Task requirements: The lines to copy are those holding the string "lime" in the entries below.

Object transformation records

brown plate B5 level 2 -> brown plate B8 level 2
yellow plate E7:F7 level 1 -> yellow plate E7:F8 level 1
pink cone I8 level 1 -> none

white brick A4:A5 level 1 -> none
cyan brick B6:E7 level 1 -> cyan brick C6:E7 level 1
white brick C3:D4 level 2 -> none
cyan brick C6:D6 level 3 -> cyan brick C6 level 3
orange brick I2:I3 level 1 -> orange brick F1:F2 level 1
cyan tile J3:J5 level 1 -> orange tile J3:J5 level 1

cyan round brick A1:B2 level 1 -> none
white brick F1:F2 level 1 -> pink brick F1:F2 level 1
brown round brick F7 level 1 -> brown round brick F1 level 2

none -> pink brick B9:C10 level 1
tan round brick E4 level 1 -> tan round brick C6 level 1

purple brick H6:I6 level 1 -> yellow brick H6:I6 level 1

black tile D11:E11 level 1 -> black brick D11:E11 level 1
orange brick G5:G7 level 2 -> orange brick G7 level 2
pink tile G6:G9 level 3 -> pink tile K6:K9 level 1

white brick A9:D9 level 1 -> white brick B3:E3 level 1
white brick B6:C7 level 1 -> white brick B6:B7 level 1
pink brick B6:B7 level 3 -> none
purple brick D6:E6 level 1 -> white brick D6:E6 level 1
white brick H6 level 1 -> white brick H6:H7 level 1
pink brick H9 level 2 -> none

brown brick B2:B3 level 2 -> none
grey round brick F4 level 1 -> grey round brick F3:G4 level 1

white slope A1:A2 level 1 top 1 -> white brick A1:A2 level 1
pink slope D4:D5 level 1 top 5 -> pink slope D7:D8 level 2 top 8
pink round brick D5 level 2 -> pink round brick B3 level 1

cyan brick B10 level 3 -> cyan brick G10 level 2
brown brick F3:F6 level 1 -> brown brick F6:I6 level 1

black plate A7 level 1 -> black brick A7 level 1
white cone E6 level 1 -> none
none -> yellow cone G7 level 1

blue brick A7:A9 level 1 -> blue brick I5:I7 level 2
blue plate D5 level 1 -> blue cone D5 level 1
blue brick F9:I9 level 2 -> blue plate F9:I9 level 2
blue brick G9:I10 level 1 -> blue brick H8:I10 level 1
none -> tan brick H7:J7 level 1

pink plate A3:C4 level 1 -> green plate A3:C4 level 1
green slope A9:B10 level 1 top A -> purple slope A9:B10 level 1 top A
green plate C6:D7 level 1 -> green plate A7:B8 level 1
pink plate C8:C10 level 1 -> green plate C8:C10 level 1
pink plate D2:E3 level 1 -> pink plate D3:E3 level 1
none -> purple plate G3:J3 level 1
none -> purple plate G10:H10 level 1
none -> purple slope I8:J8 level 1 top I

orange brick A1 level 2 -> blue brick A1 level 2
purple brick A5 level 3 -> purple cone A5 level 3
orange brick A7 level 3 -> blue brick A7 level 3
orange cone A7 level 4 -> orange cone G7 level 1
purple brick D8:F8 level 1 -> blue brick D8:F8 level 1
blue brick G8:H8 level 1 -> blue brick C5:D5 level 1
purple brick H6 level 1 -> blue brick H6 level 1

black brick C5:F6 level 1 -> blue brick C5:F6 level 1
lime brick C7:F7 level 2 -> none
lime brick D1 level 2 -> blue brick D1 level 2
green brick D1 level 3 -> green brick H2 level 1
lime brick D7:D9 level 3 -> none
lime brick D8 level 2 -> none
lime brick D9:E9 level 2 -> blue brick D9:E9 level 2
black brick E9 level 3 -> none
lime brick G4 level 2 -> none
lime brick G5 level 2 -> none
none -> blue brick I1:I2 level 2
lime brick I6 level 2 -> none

Written answer:
lime brick C7:F7 level 2 -> none
lime brick D1 level 2 -> blue brick D1 level 2
lime brick D7:D9 level 3 -> none
lime brick D8 level 2 -> none
lime brick D9:E9 level 2 -> blue brick D9:E9 level 2
lime brick G4 level 2 -> none
lime brick G5 level 2 -> none
lime brick I6 level 2 -> none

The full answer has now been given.